§ **GIVEN REQUEST**
Locate every line in the material below that contains the string "kern" and copy each one in full.

§ **LISTED ENTRIES**
────────────────────────────────────────

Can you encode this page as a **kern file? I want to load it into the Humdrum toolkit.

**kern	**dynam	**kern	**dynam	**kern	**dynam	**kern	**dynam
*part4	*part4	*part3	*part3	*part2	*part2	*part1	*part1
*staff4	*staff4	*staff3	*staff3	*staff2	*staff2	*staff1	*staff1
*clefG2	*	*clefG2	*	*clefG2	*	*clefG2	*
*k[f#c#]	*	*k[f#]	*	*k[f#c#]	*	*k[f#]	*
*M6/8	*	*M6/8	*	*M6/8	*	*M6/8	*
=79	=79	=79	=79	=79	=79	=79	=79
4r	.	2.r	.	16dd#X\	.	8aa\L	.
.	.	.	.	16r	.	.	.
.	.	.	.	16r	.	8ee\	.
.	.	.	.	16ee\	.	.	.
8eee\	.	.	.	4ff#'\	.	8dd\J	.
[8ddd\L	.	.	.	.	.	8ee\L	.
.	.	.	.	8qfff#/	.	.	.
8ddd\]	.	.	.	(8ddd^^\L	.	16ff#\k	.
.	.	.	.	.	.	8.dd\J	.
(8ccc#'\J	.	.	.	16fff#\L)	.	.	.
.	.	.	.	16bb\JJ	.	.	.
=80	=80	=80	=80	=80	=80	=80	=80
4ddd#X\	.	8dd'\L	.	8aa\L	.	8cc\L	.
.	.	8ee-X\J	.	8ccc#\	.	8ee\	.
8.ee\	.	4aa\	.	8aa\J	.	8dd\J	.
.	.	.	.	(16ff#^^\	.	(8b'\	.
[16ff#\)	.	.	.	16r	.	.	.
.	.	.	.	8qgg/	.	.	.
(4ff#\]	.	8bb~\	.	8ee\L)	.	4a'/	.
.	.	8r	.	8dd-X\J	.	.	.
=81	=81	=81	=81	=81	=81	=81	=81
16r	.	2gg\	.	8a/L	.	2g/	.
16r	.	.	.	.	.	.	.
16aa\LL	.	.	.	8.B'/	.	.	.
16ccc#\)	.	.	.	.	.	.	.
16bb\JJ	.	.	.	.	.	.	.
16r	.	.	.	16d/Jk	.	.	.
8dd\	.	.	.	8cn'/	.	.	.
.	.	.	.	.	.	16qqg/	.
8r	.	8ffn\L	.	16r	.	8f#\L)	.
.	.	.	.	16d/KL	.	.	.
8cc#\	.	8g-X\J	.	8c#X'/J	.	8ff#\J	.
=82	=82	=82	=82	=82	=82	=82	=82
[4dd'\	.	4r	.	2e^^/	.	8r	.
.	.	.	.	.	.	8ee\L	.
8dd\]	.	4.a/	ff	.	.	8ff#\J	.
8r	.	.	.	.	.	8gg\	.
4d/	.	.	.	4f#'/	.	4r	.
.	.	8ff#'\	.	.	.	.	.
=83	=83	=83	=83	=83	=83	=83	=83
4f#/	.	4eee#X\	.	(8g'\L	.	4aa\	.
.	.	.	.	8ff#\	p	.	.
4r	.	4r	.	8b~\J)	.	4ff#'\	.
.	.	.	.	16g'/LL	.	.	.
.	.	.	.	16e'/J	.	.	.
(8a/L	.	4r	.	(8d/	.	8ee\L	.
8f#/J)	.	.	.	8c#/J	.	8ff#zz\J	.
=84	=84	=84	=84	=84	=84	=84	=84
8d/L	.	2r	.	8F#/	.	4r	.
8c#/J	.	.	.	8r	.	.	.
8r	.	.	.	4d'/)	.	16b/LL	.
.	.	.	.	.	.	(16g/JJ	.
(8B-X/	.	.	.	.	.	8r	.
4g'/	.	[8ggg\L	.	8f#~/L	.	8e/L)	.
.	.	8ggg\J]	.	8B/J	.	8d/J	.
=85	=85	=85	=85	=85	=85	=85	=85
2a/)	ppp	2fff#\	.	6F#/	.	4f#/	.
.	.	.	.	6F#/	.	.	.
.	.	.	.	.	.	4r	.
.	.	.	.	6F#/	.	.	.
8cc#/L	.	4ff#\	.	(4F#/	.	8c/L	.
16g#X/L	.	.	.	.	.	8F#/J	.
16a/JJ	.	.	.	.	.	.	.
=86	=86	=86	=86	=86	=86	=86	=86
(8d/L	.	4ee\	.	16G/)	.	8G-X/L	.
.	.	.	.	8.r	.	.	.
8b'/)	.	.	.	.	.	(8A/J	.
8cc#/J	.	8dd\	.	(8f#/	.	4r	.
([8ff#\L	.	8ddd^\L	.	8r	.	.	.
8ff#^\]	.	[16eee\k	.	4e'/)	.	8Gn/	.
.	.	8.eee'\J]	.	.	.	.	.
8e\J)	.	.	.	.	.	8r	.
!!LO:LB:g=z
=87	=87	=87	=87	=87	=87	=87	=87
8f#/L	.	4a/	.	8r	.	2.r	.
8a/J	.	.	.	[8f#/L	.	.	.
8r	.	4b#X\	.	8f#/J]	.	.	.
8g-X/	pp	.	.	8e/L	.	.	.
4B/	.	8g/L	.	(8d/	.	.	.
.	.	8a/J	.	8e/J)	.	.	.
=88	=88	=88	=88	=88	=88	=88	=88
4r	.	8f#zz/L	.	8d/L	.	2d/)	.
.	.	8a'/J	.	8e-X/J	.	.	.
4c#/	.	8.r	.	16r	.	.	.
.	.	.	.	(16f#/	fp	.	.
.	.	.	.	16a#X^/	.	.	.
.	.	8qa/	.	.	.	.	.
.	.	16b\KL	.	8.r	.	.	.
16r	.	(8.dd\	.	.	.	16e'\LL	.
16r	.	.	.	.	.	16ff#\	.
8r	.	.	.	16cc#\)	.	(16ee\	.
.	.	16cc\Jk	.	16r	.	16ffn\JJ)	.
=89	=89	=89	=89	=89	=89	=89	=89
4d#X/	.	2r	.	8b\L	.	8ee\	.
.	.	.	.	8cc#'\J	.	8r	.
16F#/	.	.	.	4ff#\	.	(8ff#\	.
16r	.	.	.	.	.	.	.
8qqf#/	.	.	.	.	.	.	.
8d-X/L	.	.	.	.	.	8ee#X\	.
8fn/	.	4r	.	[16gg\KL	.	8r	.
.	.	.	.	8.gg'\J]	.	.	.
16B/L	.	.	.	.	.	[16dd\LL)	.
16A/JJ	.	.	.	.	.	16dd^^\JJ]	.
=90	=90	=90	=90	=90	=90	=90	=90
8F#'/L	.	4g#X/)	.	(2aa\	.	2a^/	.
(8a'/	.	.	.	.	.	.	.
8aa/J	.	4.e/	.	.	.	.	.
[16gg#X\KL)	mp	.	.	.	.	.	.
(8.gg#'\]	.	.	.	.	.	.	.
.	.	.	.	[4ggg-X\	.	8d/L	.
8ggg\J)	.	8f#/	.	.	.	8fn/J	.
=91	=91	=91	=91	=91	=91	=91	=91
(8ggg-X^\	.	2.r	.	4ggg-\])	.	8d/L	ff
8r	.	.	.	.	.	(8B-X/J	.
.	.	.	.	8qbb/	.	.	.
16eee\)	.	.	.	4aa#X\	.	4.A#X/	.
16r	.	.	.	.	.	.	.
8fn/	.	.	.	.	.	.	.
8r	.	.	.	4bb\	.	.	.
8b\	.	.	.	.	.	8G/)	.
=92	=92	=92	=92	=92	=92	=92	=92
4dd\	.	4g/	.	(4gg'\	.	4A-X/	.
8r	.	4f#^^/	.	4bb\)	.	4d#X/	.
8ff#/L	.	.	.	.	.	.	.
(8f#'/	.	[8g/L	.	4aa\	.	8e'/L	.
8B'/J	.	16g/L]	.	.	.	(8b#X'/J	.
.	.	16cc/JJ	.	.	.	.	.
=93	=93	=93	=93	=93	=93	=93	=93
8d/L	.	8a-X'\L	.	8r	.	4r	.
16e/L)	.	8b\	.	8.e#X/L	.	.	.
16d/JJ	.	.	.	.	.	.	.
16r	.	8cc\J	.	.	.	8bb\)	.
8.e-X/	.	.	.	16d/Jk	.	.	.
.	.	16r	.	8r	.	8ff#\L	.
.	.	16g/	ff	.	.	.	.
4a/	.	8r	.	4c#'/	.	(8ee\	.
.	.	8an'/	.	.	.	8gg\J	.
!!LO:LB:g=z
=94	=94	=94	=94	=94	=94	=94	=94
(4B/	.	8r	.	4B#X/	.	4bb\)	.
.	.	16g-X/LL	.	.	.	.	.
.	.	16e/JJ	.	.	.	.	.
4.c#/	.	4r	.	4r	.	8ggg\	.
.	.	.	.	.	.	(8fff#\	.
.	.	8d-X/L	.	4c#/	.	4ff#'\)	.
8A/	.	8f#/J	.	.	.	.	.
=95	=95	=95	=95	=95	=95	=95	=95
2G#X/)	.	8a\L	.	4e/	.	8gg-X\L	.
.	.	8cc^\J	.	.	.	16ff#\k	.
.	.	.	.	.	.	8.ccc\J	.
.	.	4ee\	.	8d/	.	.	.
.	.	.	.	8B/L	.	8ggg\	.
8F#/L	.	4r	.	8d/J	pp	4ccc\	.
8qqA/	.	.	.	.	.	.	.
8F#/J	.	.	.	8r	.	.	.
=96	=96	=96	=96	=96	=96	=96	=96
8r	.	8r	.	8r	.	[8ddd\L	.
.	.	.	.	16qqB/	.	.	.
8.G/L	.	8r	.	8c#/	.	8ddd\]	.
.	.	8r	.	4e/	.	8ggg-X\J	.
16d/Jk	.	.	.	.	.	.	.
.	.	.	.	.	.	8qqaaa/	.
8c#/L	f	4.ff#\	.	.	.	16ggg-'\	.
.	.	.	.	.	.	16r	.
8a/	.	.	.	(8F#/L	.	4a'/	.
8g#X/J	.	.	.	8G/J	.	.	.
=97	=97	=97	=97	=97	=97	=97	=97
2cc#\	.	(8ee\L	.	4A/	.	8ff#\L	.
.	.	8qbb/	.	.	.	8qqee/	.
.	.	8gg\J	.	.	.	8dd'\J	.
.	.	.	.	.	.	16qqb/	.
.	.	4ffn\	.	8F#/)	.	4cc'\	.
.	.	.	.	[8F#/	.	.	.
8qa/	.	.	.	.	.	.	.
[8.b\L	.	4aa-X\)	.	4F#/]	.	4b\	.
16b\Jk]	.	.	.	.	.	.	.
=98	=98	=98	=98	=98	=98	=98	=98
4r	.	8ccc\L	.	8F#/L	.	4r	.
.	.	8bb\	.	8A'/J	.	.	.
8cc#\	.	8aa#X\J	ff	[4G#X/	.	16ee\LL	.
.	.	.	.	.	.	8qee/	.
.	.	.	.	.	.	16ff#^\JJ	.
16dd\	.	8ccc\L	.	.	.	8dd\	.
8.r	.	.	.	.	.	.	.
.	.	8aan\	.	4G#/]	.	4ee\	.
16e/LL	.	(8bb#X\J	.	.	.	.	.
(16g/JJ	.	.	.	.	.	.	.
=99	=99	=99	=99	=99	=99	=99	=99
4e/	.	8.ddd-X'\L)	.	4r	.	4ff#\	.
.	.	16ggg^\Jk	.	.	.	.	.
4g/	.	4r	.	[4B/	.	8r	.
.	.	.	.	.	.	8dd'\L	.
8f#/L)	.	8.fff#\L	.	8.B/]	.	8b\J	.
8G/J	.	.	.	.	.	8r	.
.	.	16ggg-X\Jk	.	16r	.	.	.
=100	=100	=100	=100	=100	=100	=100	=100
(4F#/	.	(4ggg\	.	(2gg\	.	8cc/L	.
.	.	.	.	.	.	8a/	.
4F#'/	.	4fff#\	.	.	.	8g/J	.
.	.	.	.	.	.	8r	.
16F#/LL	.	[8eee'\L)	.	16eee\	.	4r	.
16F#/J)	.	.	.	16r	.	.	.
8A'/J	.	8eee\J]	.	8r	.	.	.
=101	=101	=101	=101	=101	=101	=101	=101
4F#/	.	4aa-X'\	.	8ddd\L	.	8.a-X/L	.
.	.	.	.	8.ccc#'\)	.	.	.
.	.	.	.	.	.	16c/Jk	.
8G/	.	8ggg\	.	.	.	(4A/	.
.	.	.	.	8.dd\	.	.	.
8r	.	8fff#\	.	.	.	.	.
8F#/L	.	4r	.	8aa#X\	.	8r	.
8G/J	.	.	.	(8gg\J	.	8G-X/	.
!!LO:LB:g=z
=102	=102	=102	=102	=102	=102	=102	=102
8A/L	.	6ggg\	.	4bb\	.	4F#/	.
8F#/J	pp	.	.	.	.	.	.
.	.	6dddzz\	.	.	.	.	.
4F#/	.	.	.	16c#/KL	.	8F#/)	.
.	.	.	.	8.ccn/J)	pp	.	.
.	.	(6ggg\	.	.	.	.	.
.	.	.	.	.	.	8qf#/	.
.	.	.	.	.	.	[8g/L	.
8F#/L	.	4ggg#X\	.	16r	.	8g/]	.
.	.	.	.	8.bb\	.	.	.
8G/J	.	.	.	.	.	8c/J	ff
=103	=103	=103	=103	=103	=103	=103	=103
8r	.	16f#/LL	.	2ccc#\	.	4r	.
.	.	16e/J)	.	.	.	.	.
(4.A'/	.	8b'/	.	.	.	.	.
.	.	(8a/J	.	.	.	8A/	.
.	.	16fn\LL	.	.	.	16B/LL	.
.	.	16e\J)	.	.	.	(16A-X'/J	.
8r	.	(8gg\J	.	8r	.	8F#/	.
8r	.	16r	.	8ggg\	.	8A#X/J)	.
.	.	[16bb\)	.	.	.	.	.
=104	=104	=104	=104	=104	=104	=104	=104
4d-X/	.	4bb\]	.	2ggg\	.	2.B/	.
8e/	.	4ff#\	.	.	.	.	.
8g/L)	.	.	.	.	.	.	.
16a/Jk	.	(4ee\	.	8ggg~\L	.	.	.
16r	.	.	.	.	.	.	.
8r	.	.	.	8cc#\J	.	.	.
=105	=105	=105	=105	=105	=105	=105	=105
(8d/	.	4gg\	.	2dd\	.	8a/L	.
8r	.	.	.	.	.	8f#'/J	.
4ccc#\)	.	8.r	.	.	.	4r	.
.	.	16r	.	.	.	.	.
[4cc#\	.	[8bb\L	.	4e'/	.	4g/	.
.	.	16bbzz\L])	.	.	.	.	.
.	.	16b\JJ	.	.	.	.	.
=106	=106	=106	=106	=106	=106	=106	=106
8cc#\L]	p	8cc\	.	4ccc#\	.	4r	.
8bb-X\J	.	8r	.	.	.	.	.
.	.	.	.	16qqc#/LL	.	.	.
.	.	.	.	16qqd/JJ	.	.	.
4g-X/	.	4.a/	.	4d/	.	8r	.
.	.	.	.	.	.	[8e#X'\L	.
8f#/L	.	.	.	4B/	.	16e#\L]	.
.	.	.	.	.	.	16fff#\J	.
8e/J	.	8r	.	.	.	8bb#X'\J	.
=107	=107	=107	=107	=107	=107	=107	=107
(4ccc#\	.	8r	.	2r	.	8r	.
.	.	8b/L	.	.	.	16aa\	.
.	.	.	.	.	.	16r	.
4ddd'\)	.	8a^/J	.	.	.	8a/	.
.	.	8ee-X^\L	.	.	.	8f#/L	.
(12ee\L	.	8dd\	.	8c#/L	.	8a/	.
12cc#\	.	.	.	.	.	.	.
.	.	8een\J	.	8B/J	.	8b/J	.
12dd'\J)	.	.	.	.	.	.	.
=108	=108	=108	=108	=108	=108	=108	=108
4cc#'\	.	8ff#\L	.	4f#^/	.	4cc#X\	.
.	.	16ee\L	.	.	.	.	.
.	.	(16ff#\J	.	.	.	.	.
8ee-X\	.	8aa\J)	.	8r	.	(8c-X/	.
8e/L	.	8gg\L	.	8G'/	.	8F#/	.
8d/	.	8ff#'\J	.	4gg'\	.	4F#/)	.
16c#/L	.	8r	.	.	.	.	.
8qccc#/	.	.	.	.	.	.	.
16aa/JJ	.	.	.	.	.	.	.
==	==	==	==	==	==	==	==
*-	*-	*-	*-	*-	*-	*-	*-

────────────────────────────────────────

§ **ANSWER TO THE EXERCISE**
Can you encode this page as a **kern file? I want to load it into the Humdrum toolkit.
**kern	**dynam	**kern	**dynam	**kern	**dynam	**kern	**dynam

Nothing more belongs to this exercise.